BEGIN LISTED RECORDS

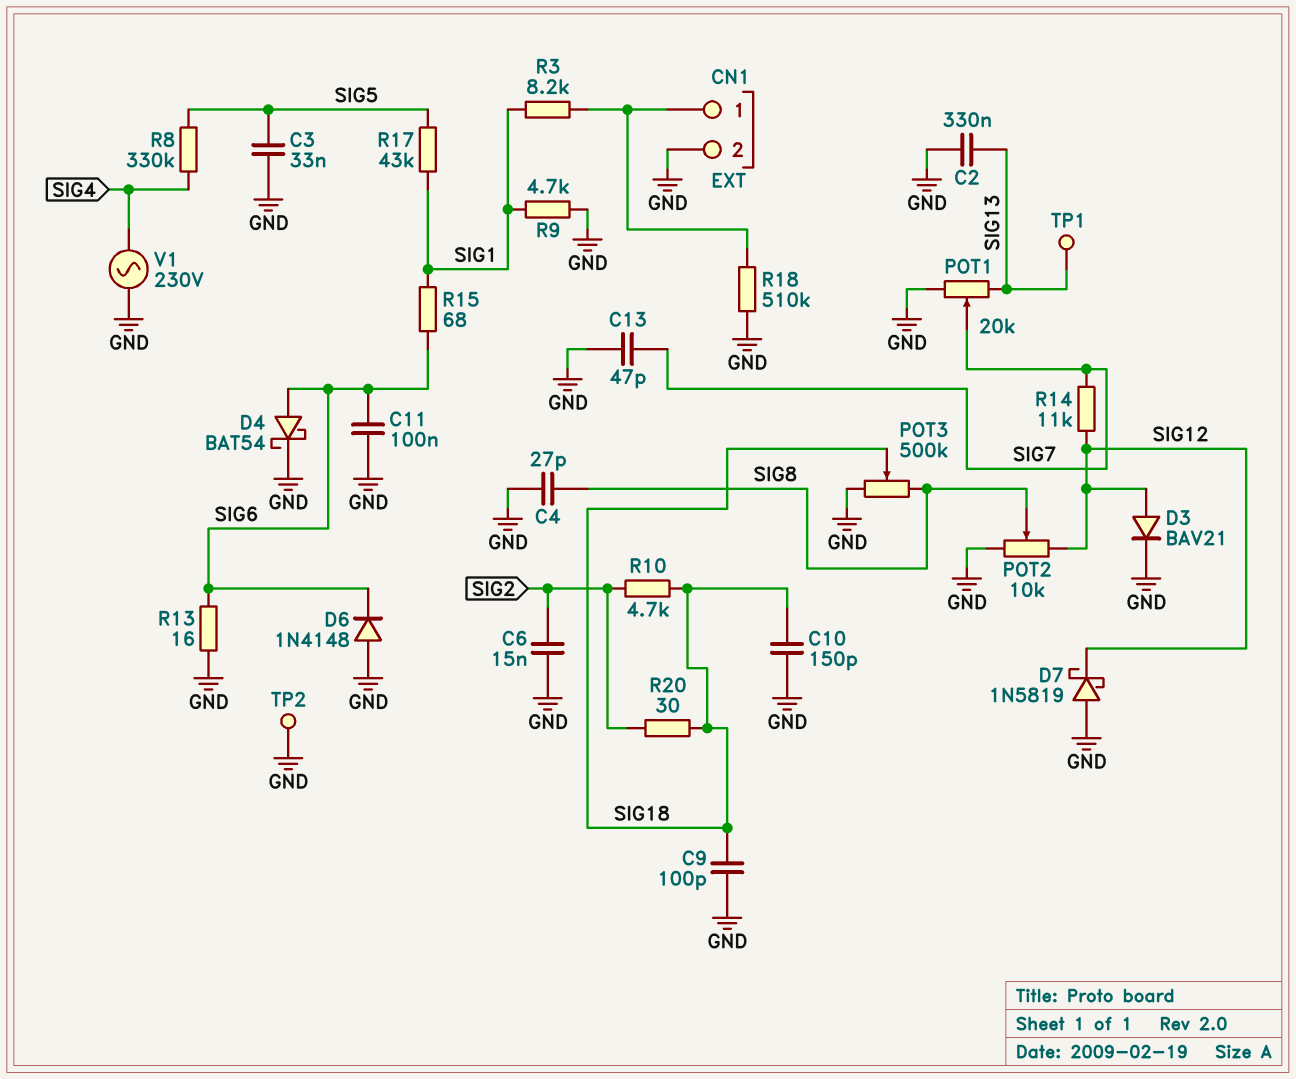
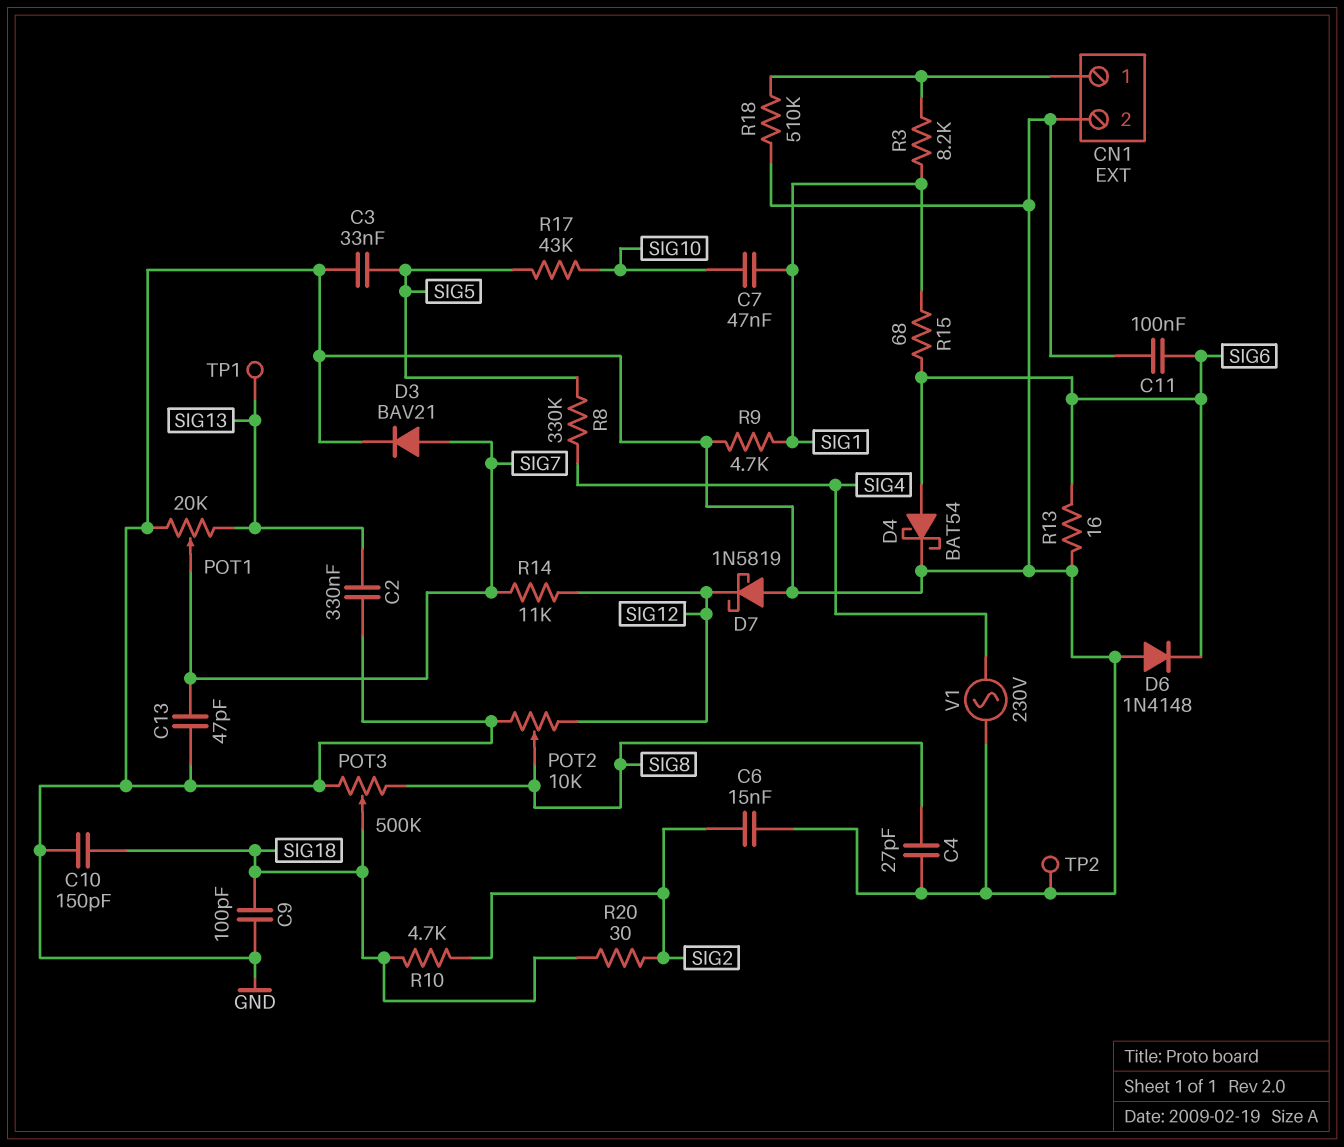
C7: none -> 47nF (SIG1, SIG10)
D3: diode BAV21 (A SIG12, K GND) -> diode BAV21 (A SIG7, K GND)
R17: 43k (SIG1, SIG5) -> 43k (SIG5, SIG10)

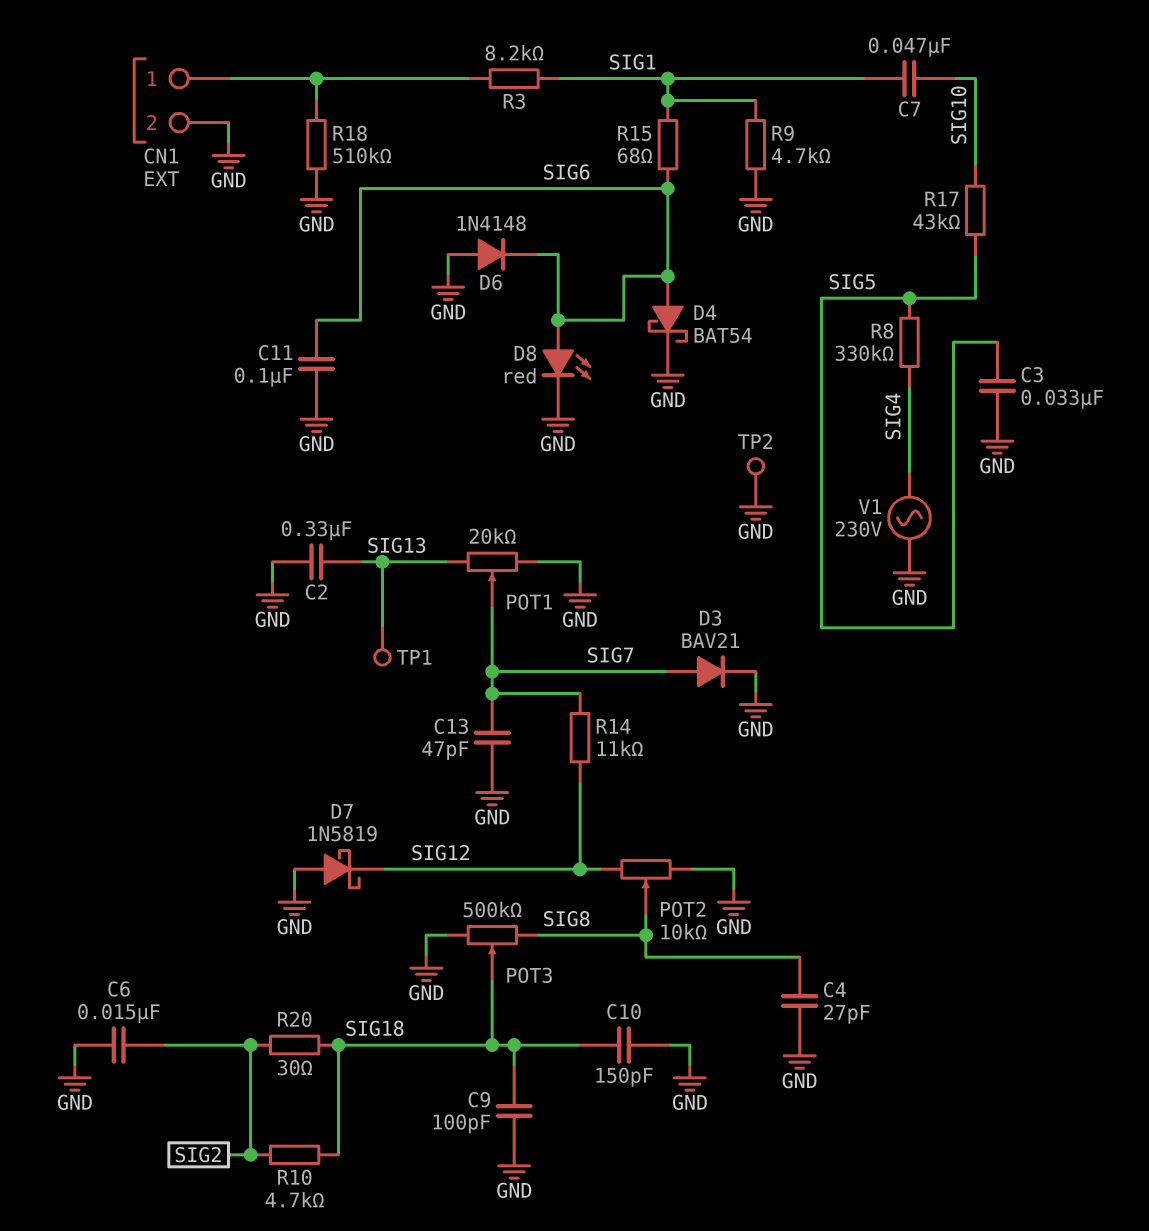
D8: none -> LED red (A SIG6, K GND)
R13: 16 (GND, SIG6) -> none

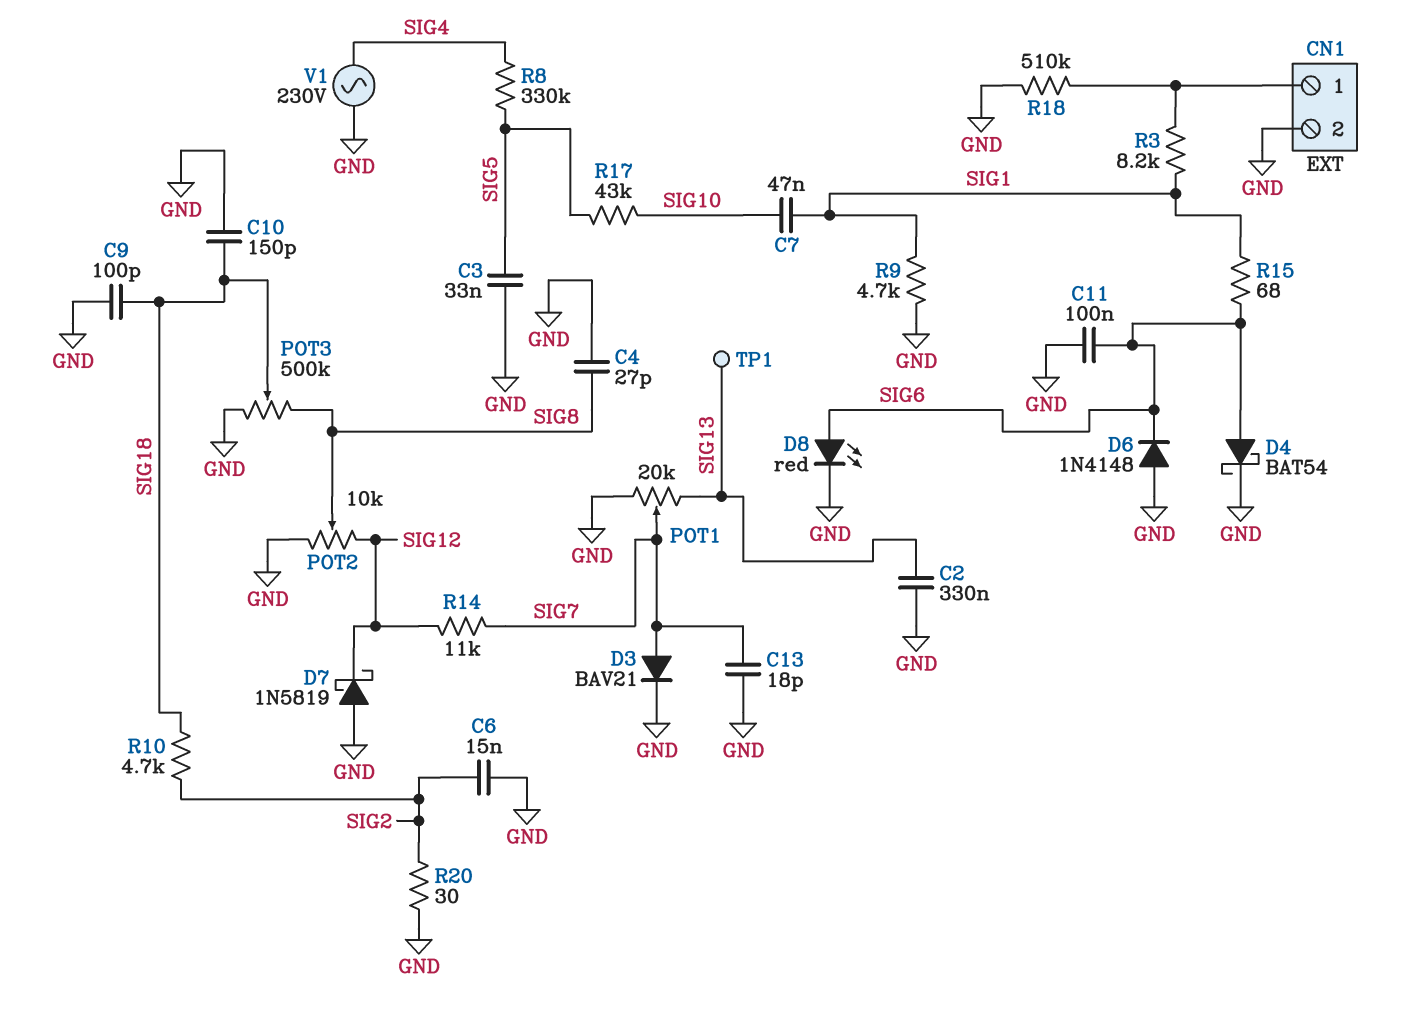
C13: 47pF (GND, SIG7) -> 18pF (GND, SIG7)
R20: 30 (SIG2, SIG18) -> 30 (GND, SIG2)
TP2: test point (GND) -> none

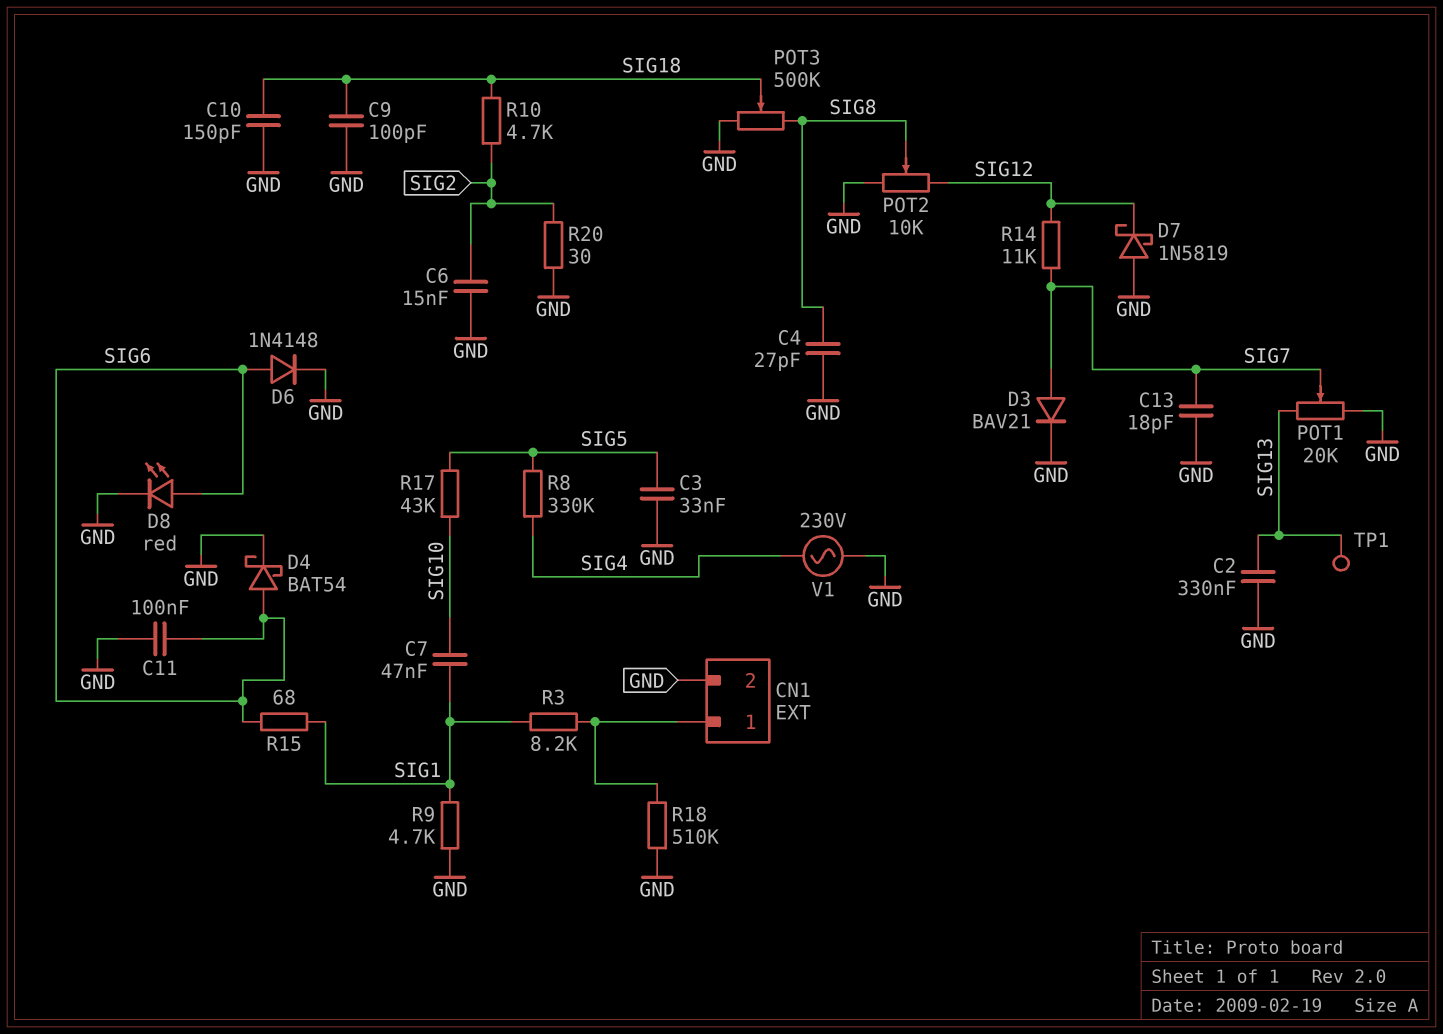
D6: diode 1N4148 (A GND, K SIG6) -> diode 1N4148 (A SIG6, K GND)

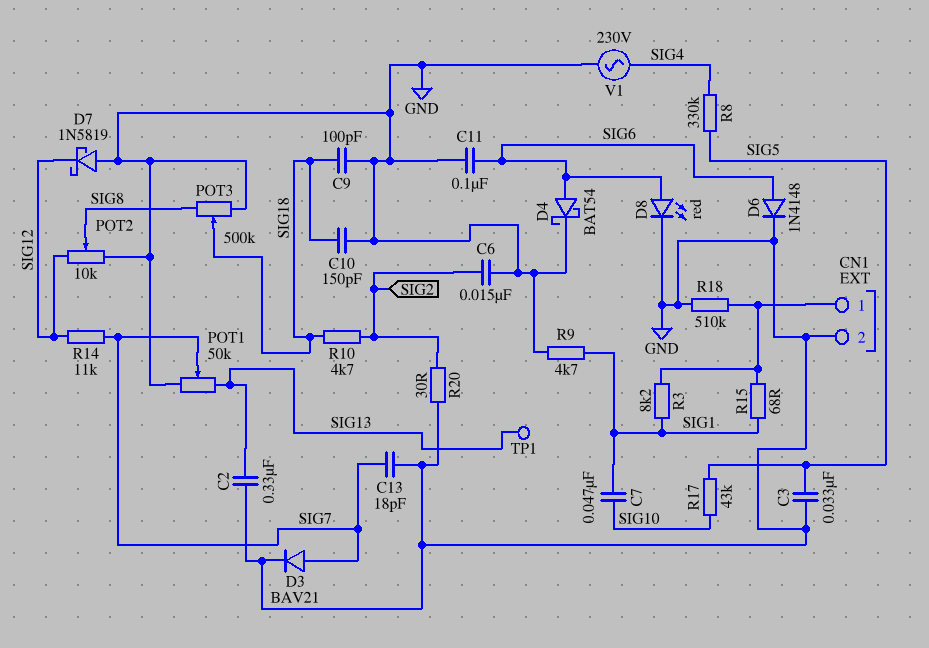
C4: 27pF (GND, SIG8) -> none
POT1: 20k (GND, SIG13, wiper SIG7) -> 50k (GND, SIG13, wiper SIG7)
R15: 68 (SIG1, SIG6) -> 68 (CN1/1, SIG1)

END LISTED RECORDS

[TRY IT]
Could you print exactly the lines from the one containing "C4: 27pF (GND, SIG8) -> none" through the last line of the records above?

[WRITTEN ANSWER]
C4: 27pF (GND, SIG8) -> none
POT1: 20k (GND, SIG13, wiper SIG7) -> 50k (GND, SIG13, wiper SIG7)
R15: 68 (SIG1, SIG6) -> 68 (CN1/1, SIG1)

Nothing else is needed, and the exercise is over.